Data —

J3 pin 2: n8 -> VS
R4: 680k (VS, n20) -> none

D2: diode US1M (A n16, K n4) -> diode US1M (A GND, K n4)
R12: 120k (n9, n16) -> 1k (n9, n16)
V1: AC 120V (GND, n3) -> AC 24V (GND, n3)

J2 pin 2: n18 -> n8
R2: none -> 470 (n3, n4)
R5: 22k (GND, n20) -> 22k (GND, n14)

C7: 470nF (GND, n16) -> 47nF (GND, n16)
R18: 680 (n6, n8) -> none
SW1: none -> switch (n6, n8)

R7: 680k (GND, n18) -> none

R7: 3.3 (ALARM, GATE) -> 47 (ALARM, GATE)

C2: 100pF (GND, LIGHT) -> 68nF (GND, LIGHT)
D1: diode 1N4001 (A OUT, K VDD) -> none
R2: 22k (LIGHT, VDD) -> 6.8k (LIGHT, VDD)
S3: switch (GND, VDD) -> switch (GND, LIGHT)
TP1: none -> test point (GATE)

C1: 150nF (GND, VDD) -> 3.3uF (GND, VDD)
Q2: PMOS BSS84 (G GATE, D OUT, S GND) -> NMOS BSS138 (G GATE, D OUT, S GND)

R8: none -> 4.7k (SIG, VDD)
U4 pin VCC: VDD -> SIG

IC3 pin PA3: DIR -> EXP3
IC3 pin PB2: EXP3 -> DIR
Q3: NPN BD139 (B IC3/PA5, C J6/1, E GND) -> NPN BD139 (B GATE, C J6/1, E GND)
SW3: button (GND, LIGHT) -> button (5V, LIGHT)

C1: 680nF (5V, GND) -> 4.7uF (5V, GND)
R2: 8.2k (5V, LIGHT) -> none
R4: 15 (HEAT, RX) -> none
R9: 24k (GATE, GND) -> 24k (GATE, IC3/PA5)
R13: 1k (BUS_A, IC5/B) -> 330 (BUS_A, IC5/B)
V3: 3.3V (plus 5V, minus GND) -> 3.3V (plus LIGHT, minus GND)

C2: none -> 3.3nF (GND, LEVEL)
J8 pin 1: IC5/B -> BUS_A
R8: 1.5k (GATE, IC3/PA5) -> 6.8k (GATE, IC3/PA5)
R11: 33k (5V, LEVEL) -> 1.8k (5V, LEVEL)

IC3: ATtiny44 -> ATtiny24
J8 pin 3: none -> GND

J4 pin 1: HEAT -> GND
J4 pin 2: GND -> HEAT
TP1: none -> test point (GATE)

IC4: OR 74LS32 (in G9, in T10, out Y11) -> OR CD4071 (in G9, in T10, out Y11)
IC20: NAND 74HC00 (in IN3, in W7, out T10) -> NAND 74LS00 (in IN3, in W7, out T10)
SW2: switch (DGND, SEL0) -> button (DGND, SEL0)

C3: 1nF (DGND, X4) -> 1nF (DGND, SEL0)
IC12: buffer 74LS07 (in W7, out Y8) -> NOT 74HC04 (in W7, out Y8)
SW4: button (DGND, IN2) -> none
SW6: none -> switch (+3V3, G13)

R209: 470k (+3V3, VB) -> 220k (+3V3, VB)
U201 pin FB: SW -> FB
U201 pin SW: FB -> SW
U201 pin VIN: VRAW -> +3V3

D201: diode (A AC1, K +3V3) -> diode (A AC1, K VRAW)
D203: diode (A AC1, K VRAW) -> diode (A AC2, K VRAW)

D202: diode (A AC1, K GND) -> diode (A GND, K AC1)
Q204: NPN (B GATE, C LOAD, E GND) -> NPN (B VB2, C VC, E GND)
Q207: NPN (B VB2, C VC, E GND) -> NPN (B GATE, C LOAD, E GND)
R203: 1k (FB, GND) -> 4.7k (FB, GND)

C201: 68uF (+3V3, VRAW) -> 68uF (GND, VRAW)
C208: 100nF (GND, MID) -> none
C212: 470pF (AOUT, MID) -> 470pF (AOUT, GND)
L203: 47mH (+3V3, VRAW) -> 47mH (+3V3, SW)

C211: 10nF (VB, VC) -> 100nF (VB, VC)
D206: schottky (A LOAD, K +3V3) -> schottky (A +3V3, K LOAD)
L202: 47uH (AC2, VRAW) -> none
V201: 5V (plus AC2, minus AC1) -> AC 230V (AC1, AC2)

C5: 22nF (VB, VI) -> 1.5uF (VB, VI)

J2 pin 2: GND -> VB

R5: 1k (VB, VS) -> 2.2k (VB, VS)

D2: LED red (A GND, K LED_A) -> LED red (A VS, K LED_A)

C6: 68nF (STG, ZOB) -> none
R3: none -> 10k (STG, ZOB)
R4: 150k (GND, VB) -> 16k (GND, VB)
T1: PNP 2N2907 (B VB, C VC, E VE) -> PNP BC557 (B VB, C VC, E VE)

Assigned task — Repeat the material in full. Nothing may differ.

Written solution —
J3 pin 2: n8 -> VS
R4: 680k (VS, n20) -> none

D2: diode US1M (A n16, K n4) -> diode US1M (A GND, K n4)
R12: 120k (n9, n16) -> 1k (n9, n16)
V1: AC 120V (GND, n3) -> AC 24V (GND, n3)

J2 pin 2: n18 -> n8
R2: none -> 470 (n3, n4)
R5: 22k (GND, n20) -> 22k (GND, n14)

C7: 470nF (GND, n16) -> 47nF (GND, n16)
R18: 680 (n6, n8) -> none
SW1: none -> switch (n6, n8)

R7: 680k (GND, n18) -> none

R7: 3.3 (ALARM, GATE) -> 47 (ALARM, GATE)

C2: 100pF (GND, LIGHT) -> 68nF (GND, LIGHT)
D1: diode 1N4001 (A OUT, K VDD) -> none
R2: 22k (LIGHT, VDD) -> 6.8k (LIGHT, VDD)
S3: switch (GND, VDD) -> switch (GND, LIGHT)
TP1: none -> test point (GATE)

C1: 150nF (GND, VDD) -> 3.3uF (GND, VDD)
Q2: PMOS BSS84 (G GATE, D OUT, S GND) -> NMOS BSS138 (G GATE, D OUT, S GND)

R8: none -> 4.7k (SIG, VDD)
U4 pin VCC: VDD -> SIG

IC3 pin PA3: DIR -> EXP3
IC3 pin PB2: EXP3 -> DIR
Q3: NPN BD139 (B IC3/PA5, C J6/1, E GND) -> NPN BD139 (B GATE, C J6/1, E GND)
SW3: button (GND, LIGHT) -> button (5V, LIGHT)

C1: 680nF (5V, GND) -> 4.7uF (5V, GND)
R2: 8.2k (5V, LIGHT) -> none
R4: 15 (HEAT, RX) -> none
R9: 24k (GATE, GND) -> 24k (GATE, IC3/PA5)
R13: 1k (BUS_A, IC5/B) -> 330 (BUS_A, IC5/B)
V3: 3.3V (plus 5V, minus GND) -> 3.3V (plus LIGHT, minus GND)

C2: none -> 3.3nF (GND, LEVEL)
J8 pin 1: IC5/B -> BUS_A
R8: 1.5k (GATE, IC3/PA5) -> 6.8k (GATE, IC3/PA5)
R11: 33k (5V, LEVEL) -> 1.8k (5V, LEVEL)

IC3: ATtiny44 -> ATtiny24
J8 pin 3: none -> GND

J4 pin 1: HEAT -> GND
J4 pin 2: GND -> HEAT
TP1: none -> test point (GATE)

IC4: OR 74LS32 (in G9, in T10, out Y11) -> OR CD4071 (in G9, in T10, out Y11)
IC20: NAND 74HC00 (in IN3, in W7, out T10) -> NAND 74LS00 (in IN3, in W7, out T10)
SW2: switch (DGND, SEL0) -> button (DGND, SEL0)

C3: 1nF (DGND, X4) -> 1nF (DGND, SEL0)
IC12: buffer 74LS07 (in W7, out Y8) -> NOT 74HC04 (in W7, out Y8)
SW4: button (DGND, IN2) -> none
SW6: none -> switch (+3V3, G13)

R209: 470k (+3V3, VB) -> 220k (+3V3, VB)
U201 pin FB: SW -> FB
U201 pin SW: FB -> SW
U201 pin VIN: VRAW -> +3V3

D201: diode (A AC1, K +3V3) -> diode (A AC1, K VRAW)
D203: diode (A AC1, K VRAW) -> diode (A AC2, K VRAW)

D202: diode (A AC1, K GND) -> diode (A GND, K AC1)
Q204: NPN (B GATE, C LOAD, E GND) -> NPN (B VB2, C VC, E GND)
Q207: NPN (B VB2, C VC, E GND) -> NPN (B GATE, C LOAD, E GND)
R203: 1k (FB, GND) -> 4.7k (FB, GND)

C201: 68uF (+3V3, VRAW) -> 68uF (GND, VRAW)
C208: 100nF (GND, MID) -> none
C212: 470pF (AOUT, MID) -> 470pF (AOUT, GND)
L203: 47mH (+3V3, VRAW) -> 47mH (+3V3, SW)

C211: 10nF (VB, VC) -> 100nF (VB, VC)
D206: schottky (A LOAD, K +3V3) -> schottky (A +3V3, K LOAD)
L202: 47uH (AC2, VRAW) -> none
V201: 5V (plus AC2, minus AC1) -> AC 230V (AC1, AC2)

C5: 22nF (VB, VI) -> 1.5uF (VB, VI)

J2 pin 2: GND -> VB

R5: 1k (VB, VS) -> 2.2k (VB, VS)

D2: LED red (A GND, K LED_A) -> LED red (A VS, K LED_A)

C6: 68nF (STG, ZOB) -> none
R3: none -> 10k (STG, ZOB)
R4: 150k (GND, VB) -> 16k (GND, VB)
T1: PNP 2N2907 (B VB, C VC, E VE) -> PNP BC557 (B VB, C VC, E VE)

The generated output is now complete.